• _To do_
Show every line from the data below that includes "minus".
Content starts
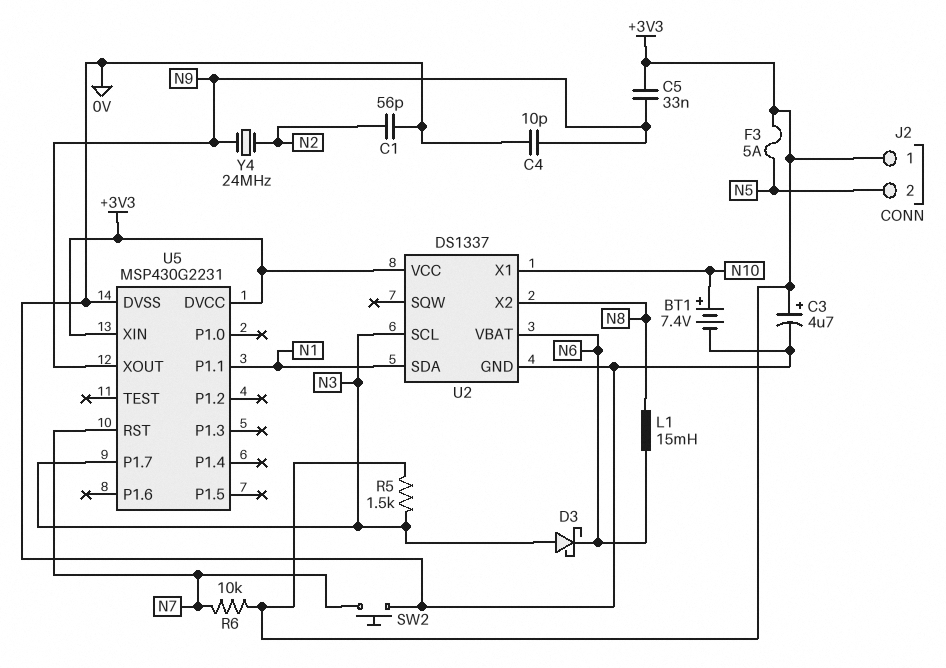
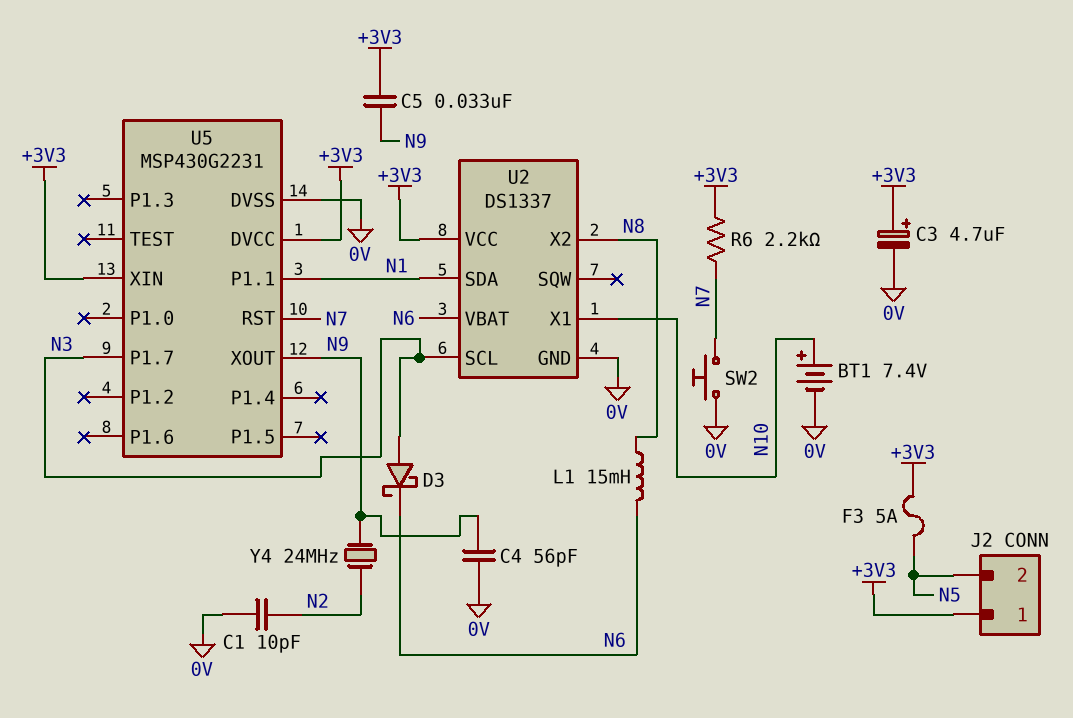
C1: 56pF (0V, N2) -> 10pF (0V, N2)
C4: 10pF (0V, N9) -> 56pF (0V, N9)
R5: 1.5k (+3V3, N3) -> none
R6: 10k (+3V3, N7) -> 2.2k (+3V3, N7)

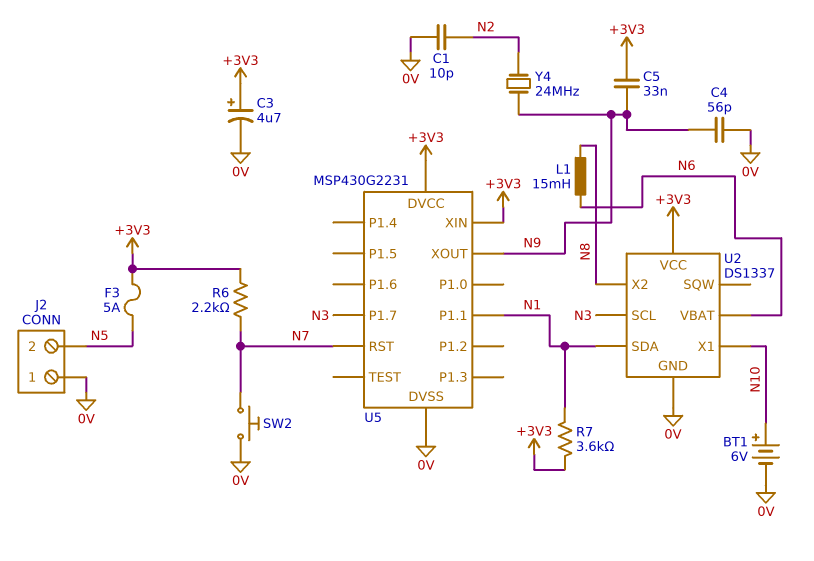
BT1: 7.4V (plus N10, minus 0V) -> 6V (plus N10, minus 0V)
D3: schottky (A N3, K N6) -> none
J2 pin 1: +3V3 -> 0V
R7: none -> 3.6k (+3V3, N1)

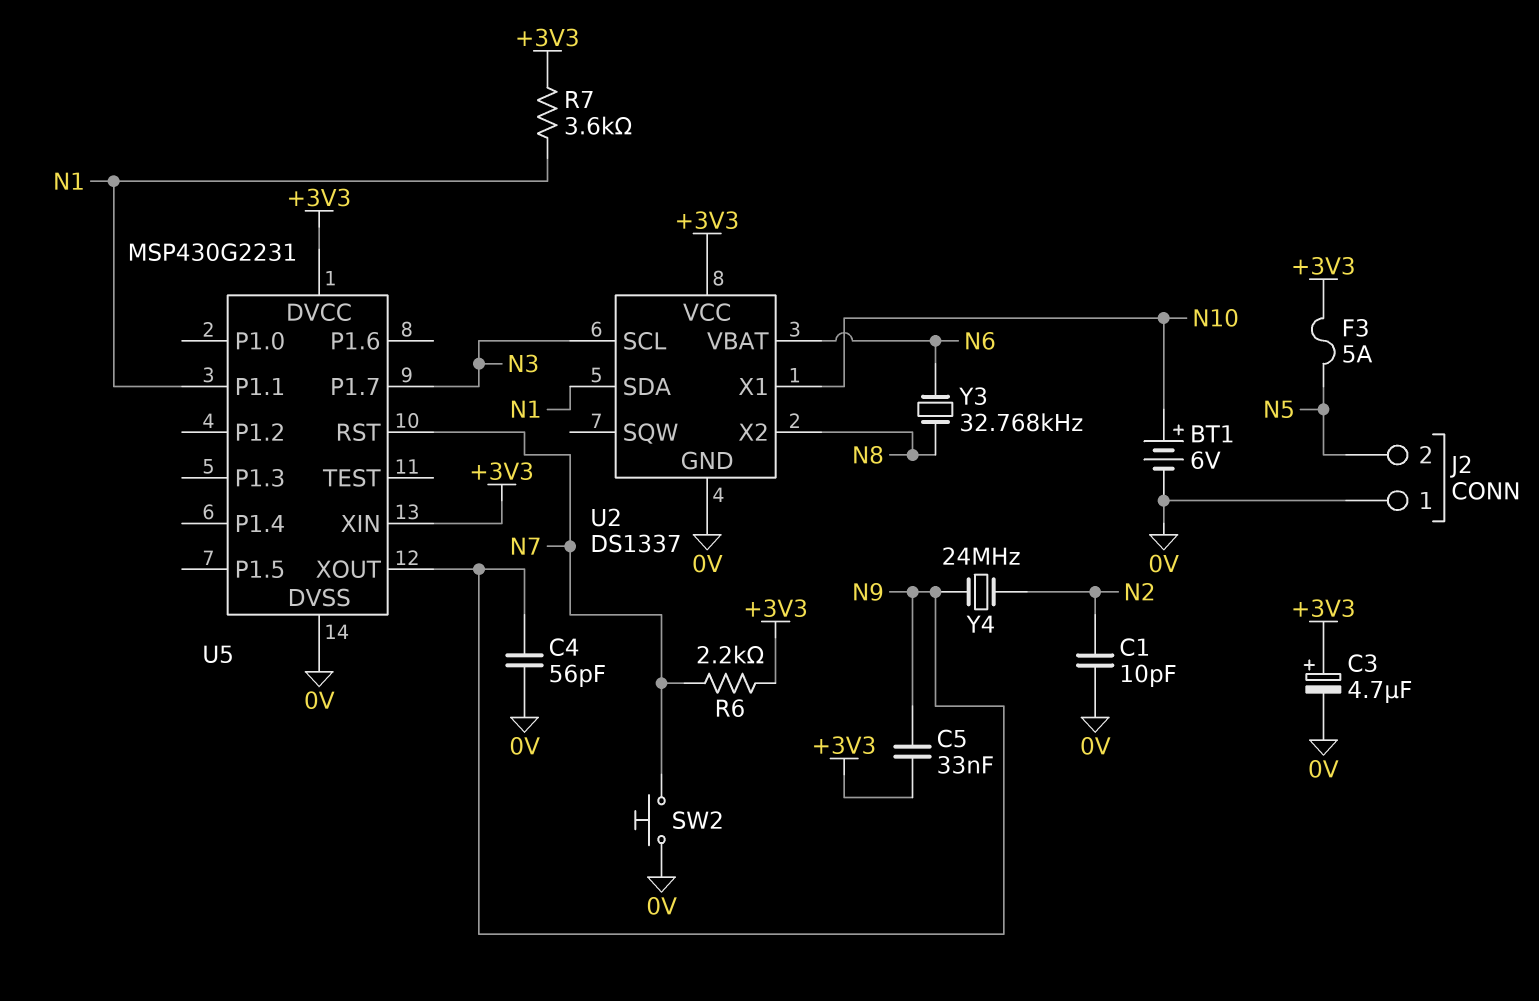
L1: 15mH (N6, N8) -> none
Y3: none -> 32.768kHz (N6, N8)

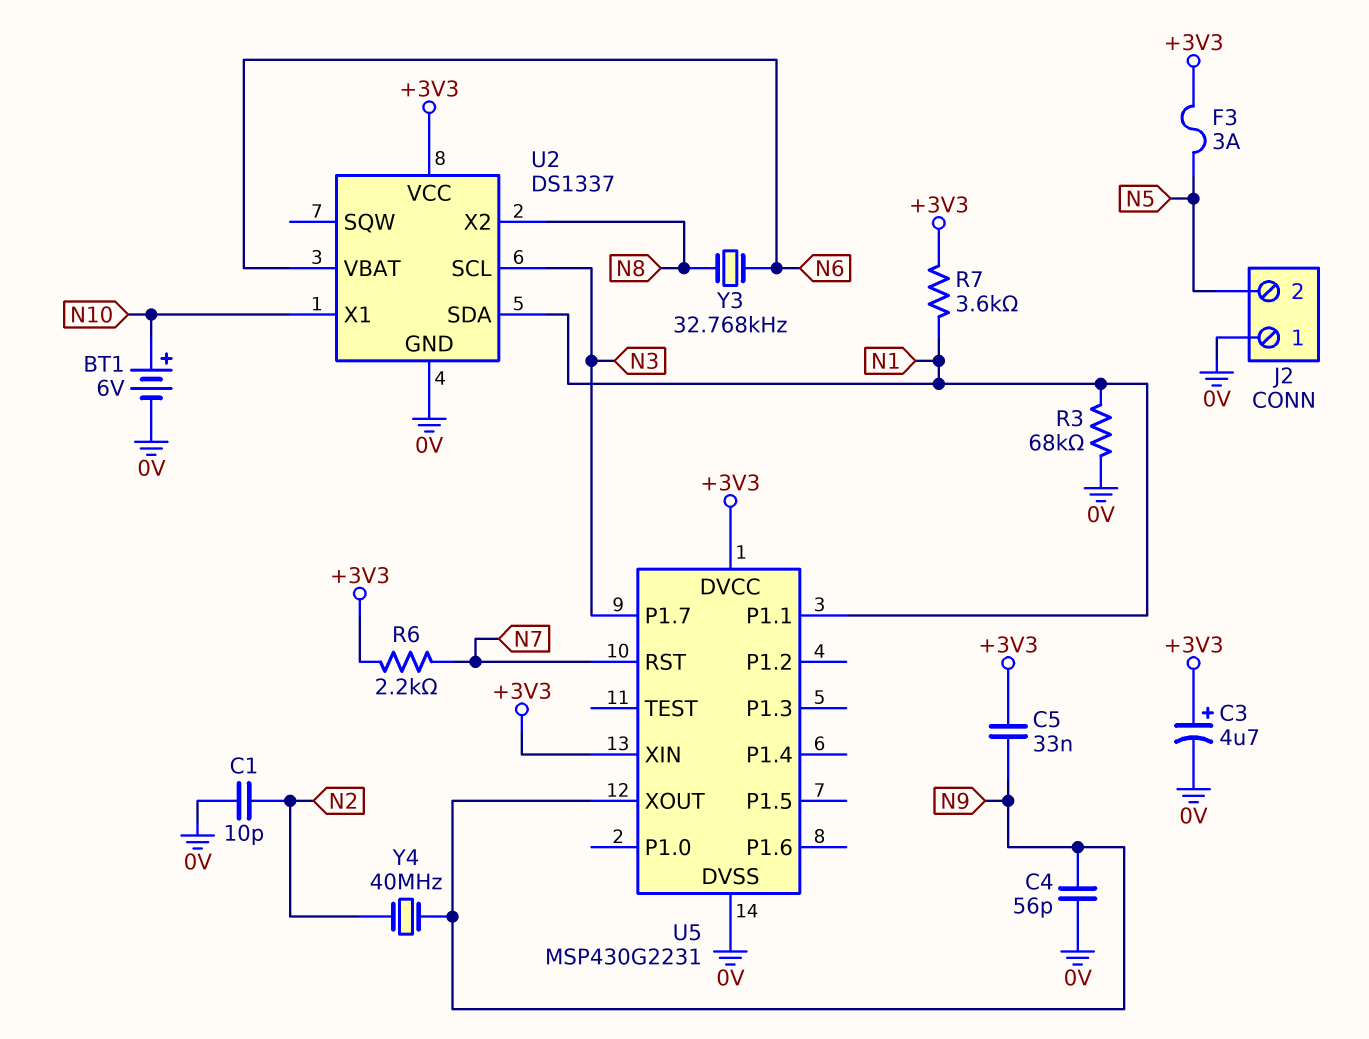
F3: 5A (+3V3, N5) -> 3A (+3V3, N5)
R3: none -> 68k (0V, N1)
SW2: button (0V, N7) -> none
Y4: 24MHz (N2, N9) -> 40MHz (N2, N9)

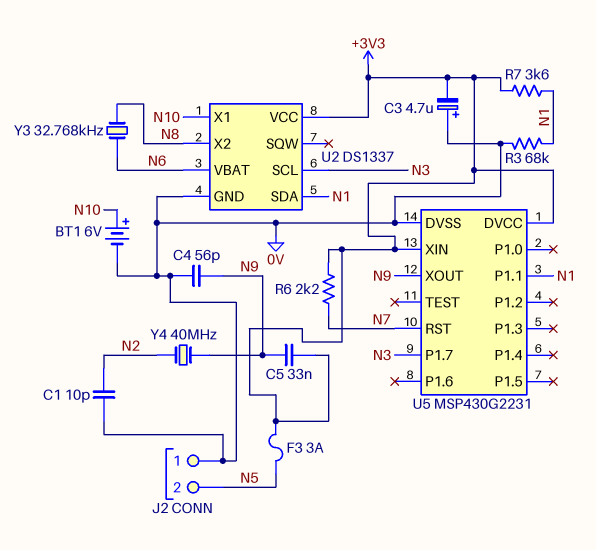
C3: 4.7uF (plus +3V3, minus 0V) -> 4.7uF (plus 0V, minus +3V3)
Content ends
• _Worked solution_
BT1: 7.4V (plus N10, minus 0V) -> 6V (plus N10, minus 0V)
C3: 4.7uF (plus +3V3, minus 0V) -> 4.7uF (plus 0V, minus +3V3)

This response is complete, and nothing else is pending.